> **TASK INSTRUCTIONS**
Your output must be the line containing "C206: 15nF (COM, SRC) -> 33nF (COM, SRC)" followed by every later line in the entries below, all copied exactly.

___ DATA ___

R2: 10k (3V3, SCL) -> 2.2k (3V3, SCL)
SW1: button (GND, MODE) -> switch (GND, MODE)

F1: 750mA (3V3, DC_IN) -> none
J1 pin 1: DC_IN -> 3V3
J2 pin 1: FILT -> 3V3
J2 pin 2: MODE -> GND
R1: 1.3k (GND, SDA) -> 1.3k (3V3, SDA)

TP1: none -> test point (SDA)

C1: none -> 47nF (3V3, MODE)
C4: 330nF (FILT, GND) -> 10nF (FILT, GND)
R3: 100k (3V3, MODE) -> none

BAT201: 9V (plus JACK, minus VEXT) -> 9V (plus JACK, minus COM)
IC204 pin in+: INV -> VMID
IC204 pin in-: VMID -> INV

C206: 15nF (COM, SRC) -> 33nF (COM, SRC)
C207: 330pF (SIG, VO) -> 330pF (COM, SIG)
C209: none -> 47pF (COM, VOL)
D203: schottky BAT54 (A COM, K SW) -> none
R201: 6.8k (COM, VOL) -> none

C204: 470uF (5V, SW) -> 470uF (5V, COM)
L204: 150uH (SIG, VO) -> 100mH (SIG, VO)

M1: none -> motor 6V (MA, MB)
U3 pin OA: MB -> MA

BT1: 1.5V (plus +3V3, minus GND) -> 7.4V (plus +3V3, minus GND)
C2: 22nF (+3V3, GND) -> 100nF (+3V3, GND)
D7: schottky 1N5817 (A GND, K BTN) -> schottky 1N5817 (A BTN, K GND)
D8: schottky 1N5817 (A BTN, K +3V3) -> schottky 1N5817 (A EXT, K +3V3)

___

> **TASK RESULT**
C206: 15nF (COM, SRC) -> 33nF (COM, SRC)
C207: 330pF (SIG, VO) -> 330pF (COM, SIG)
C209: none -> 47pF (COM, VOL)
D203: schottky BAT54 (A COM, K SW) -> none
R201: 6.8k (COM, VOL) -> none

C204: 470uF (5V, SW) -> 470uF (5V, COM)
L204: 150uH (SIG, VO) -> 100mH (SIG, VO)

M1: none -> motor 6V (MA, MB)
U3 pin OA: MB -> MA

BT1: 1.5V (plus +3V3, minus GND) -> 7.4V (plus +3V3, minus GND)
C2: 22nF (+3V3, GND) -> 100nF (+3V3, GND)
D7: schottky 1N5817 (A GND, K BTN) -> schottky 1N5817 (A BTN, K GND)
D8: schottky 1N5817 (A BTN, K +3V3) -> schottky 1N5817 (A EXT, K +3V3)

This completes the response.